(Data below)
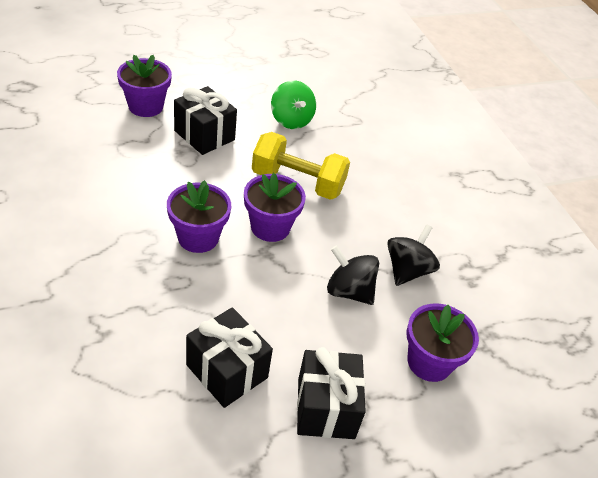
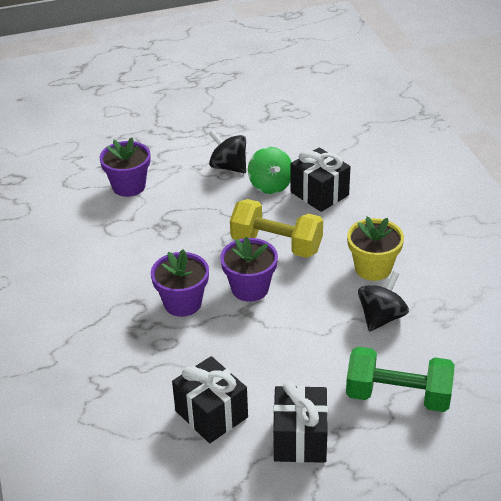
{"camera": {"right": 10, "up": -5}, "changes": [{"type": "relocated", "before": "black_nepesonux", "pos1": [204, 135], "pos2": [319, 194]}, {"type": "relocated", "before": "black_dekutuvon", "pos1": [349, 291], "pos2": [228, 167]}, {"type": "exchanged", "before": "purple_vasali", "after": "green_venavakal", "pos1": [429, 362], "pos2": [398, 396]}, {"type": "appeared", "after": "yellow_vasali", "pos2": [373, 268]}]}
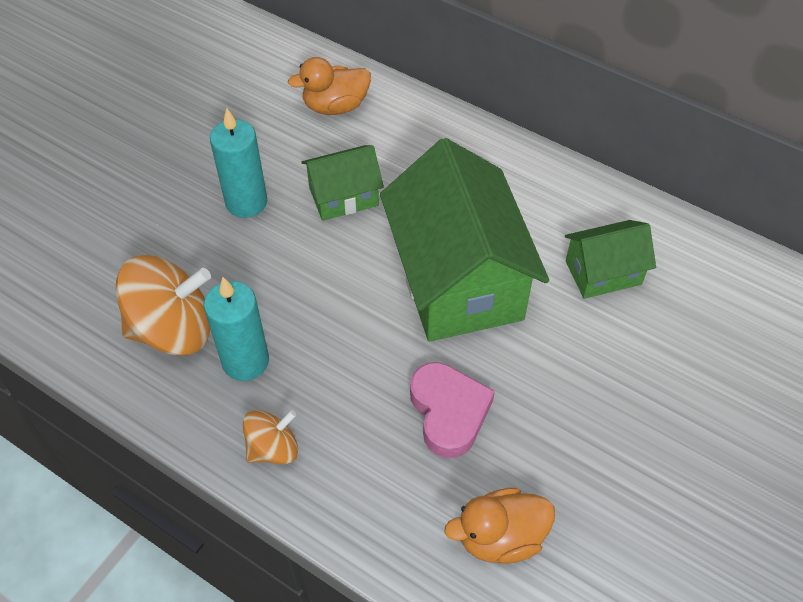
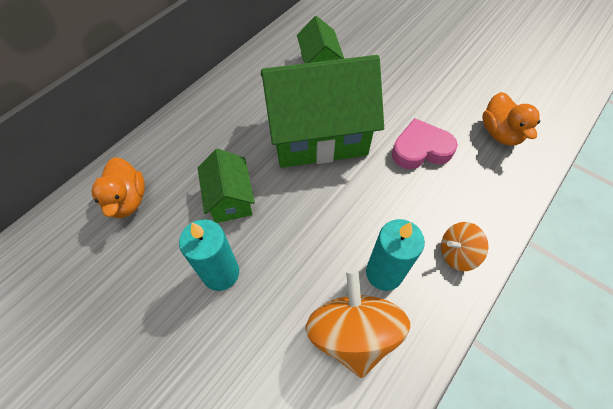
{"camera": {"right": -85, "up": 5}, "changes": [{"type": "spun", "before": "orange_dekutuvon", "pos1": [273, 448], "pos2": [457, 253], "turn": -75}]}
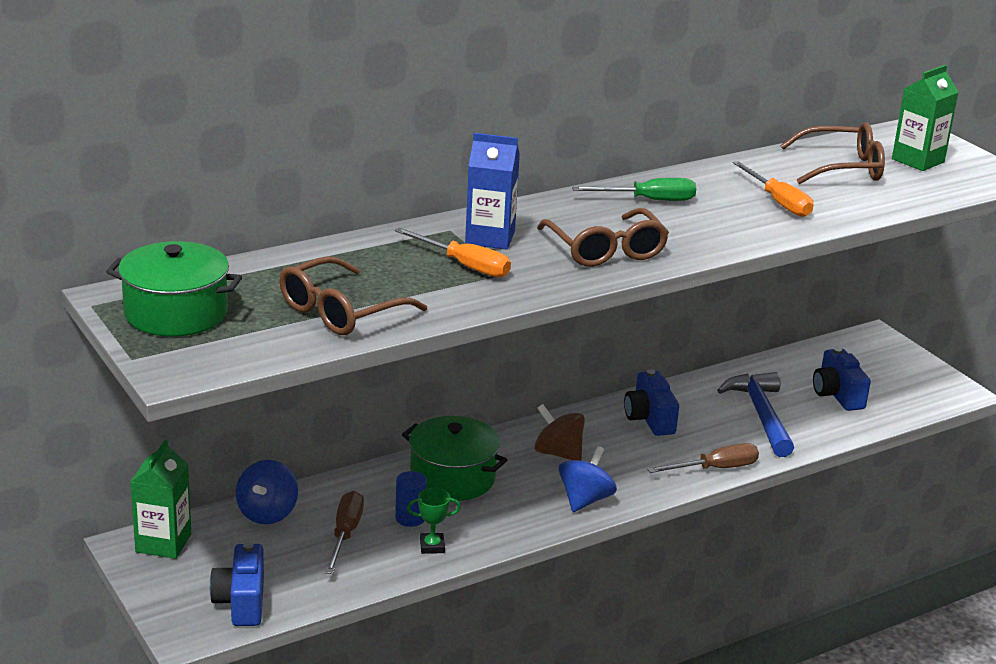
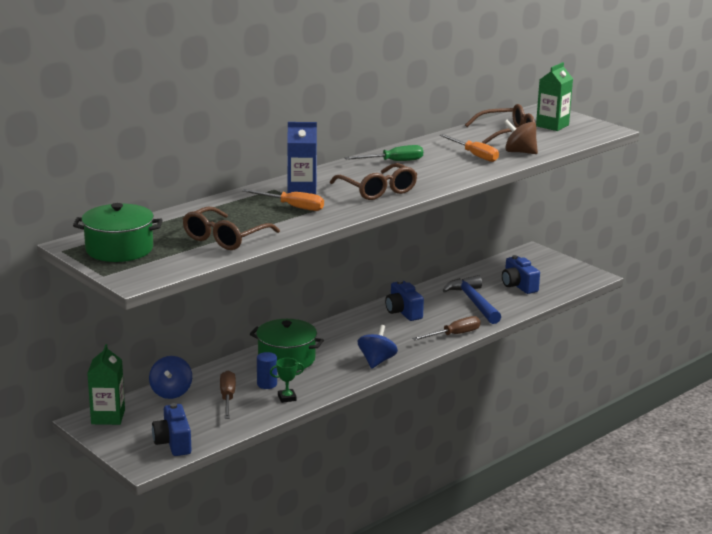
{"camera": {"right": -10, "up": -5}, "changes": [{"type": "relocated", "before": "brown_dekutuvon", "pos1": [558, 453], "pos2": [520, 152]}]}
(End Data below)
◆ **How to complete this task**:
Exclude images. Return the data above verbatim.

◆ **Result of the exercise**:
{"camera": {"right": 10, "up": -5}, "changes": [{"type": "relocated", "before": "black_nepesonux", "pos1": [204, 135], "pos2": [319, 194]}, {"type": "relocated", "before": "black_dekutuvon", "pos1": [349, 291], "pos2": [228, 167]}, {"type": "exchanged", "before": "purple_vasali", "after": "green_venavakal", "pos1": [429, 362], "pos2": [398, 396]}, {"type": "appeared", "after": "yellow_vasali", "pos2": [373, 268]}]}
{"camera": {"right": -85, "up": 5}, "changes": [{"type": "spun", "before": "orange_dekutuvon", "pos1": [273, 448], "pos2": [457, 253], "turn": -75}]}
{"camera": {"right": -10, "up": -5}, "changes": [{"type": "relocated", "before": "brown_dekutuvon", "pos1": [558, 453], "pos2": [520, 152]}]}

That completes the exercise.